-- Opening Marker --

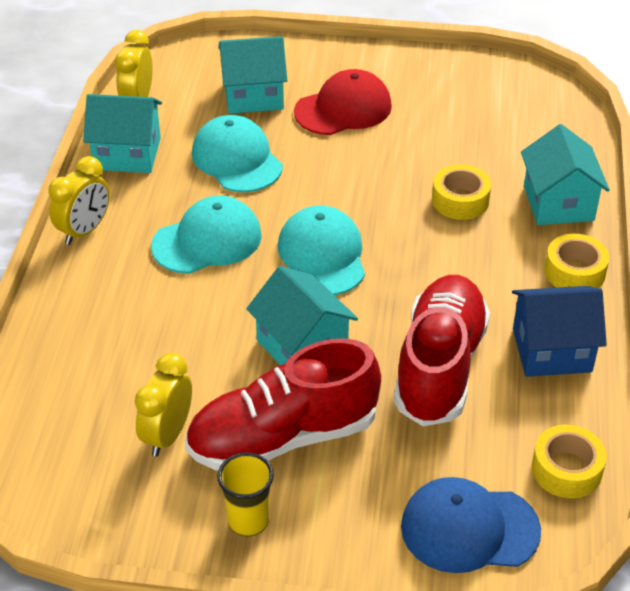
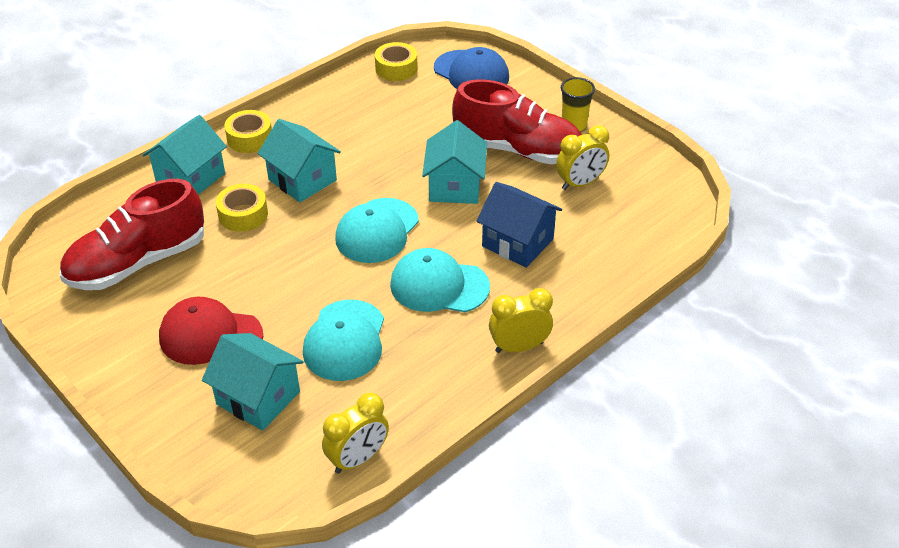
camera: 140 degrees left, 0 degrees up
(127, 154) = (422, 402): turquoise house -> turquoise house (302, 180)
(439, 366) = (393, 136): red shoe -> red shoe (137, 263)
(551, 350) = (325, 112): blue house -> blue house (518, 242)

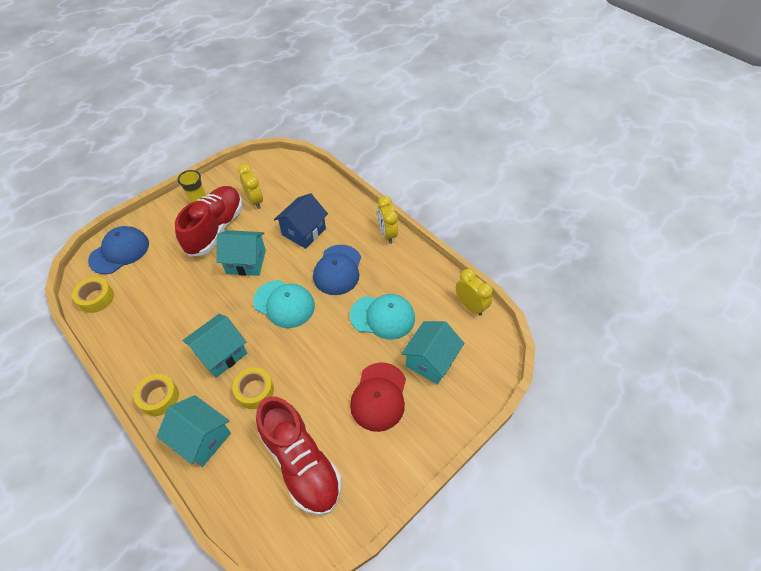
camera: 90 degrees left, 10 degrees up
(439, 285) = (338, 270): turquoise cap -> blue cap

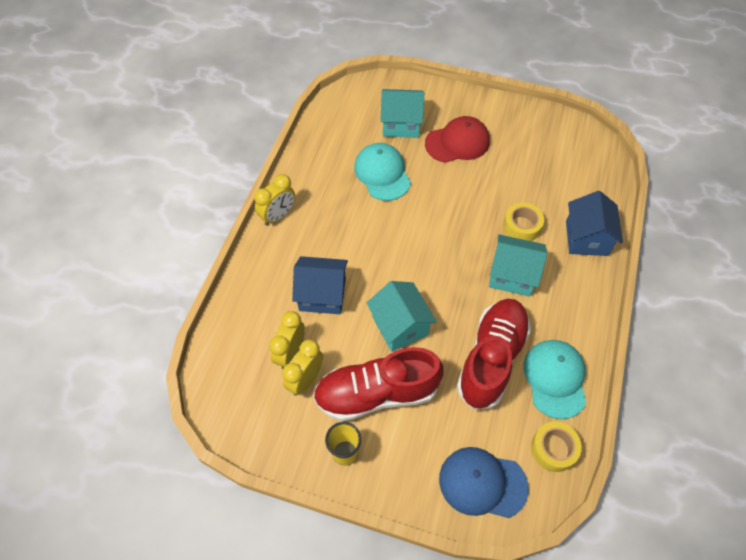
camera: 120 degrees left, 5 degrees up
(159, 397) = (587, 295): yellow tape -> none
(202, 438) = (586, 238): turquoise house -> blue house
(284, 304) = (424, 257): turquoise cap -> turquoise cap (555, 378)
(301, 463) = (545, 164): red shoe -> red shoe (491, 359)
(338, 270) = (353, 234): blue cap -> none
(470, 305) = (326, 119): yellow clock -> yellow clock (290, 353)

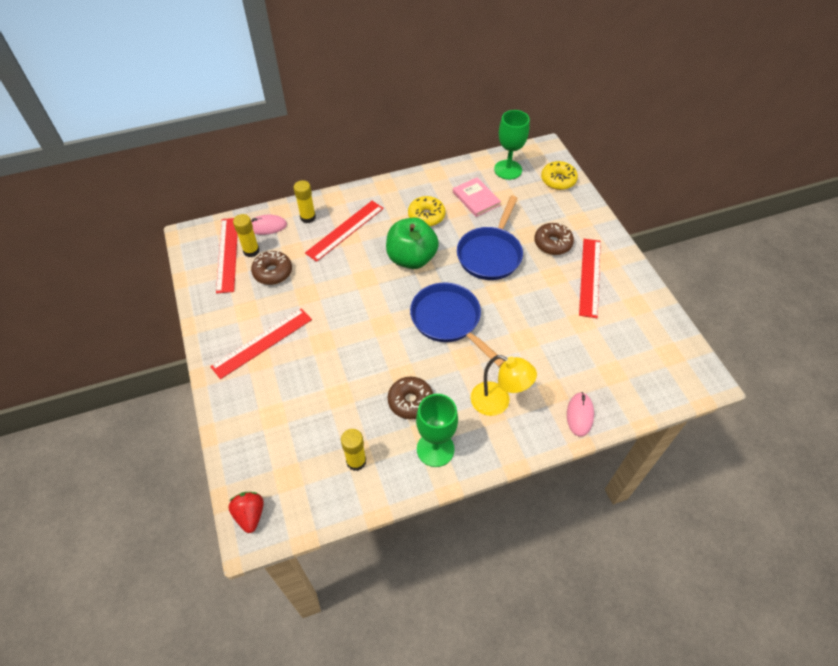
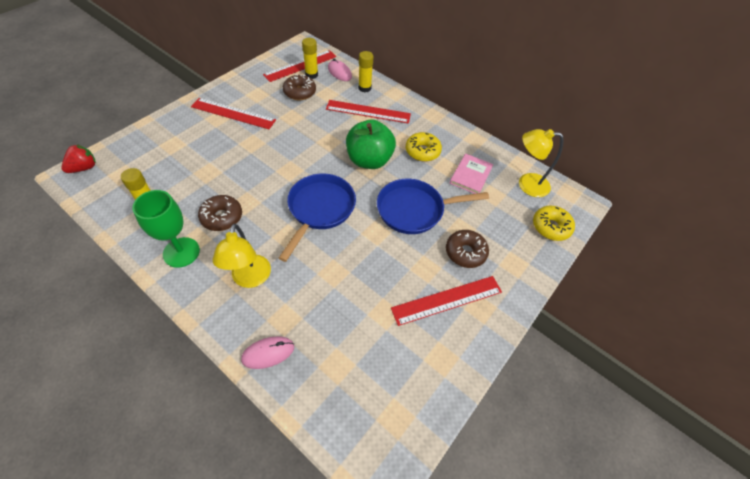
camera: 55 degrees right, 0 degrees up
(508, 170) = (526, 184): green goblet -> yellow lamp

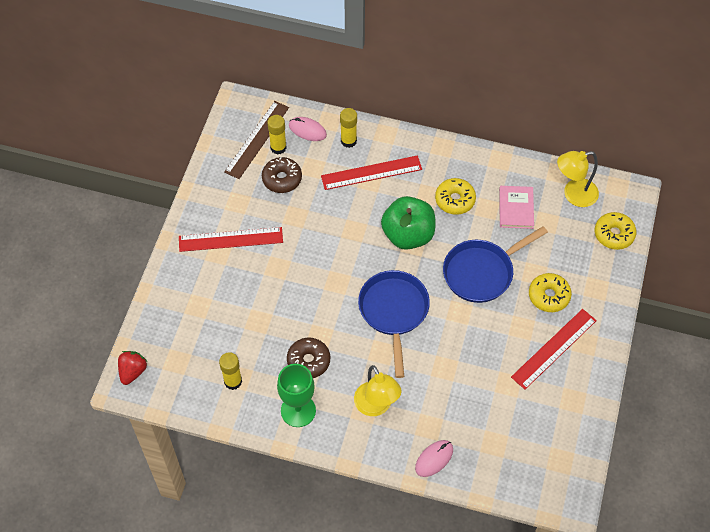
camera: 20 degrees left, 5 degrees up
(300, 65) = (257, 139): red ruler -> brown ruler
(465, 252) = (549, 296): brown donut -> yellow donut

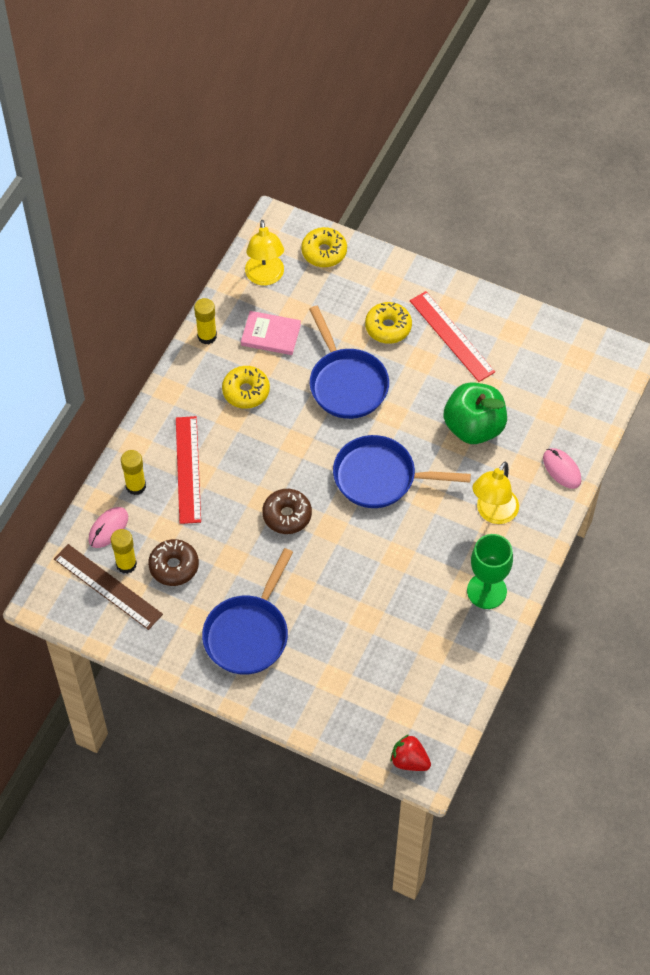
camera: 80 degrees left, 0 degrees up
(230, 239) = (248, 633): red ruler -> blue pan
(233, 381) = (440, 653): yellow glue stick -> yellow glue stick (207, 336)
(308, 361) = (427, 572): brown donut -> brown donut (287, 515)
(376, 406) = (493, 513): yellow lamp -> yellow lamp turned 135 degrees clockwise
(408, 235) = (282, 446): green apple -> green apple (474, 427)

-- Closing Marker --

TASK DIRECTIONS:
Once the pictures are set aside, give the rest of the material again unchanged.

EXPECTED ANSWER:
camera: 140 degrees left, 0 degrees up
(127, 154) = (422, 402): turquoise house -> turquoise house (302, 180)
(439, 366) = (393, 136): red shoe -> red shoe (137, 263)
(551, 350) = (325, 112): blue house -> blue house (518, 242)

camera: 90 degrees left, 10 degrees up
(439, 285) = (338, 270): turquoise cap -> blue cap

camera: 120 degrees left, 5 degrees up
(159, 397) = (587, 295): yellow tape -> none
(202, 438) = (586, 238): turquoise house -> blue house
(284, 304) = (424, 257): turquoise cap -> turquoise cap (555, 378)
(301, 463) = (545, 164): red shoe -> red shoe (491, 359)
(338, 270) = (353, 234): blue cap -> none
(470, 305) = (326, 119): yellow clock -> yellow clock (290, 353)

camera: 55 degrees right, 0 degrees up
(508, 170) = (526, 184): green goblet -> yellow lamp

camera: 20 degrees left, 5 degrees up
(300, 65) = (257, 139): red ruler -> brown ruler
(465, 252) = (549, 296): brown donut -> yellow donut

camera: 80 degrees left, 0 degrees up
(230, 239) = (248, 633): red ruler -> blue pan
(233, 381) = (440, 653): yellow glue stick -> yellow glue stick (207, 336)
(308, 361) = (427, 572): brown donut -> brown donut (287, 515)
(376, 406) = (493, 513): yellow lamp -> yellow lamp turned 135 degrees clockwise
(408, 235) = (282, 446): green apple -> green apple (474, 427)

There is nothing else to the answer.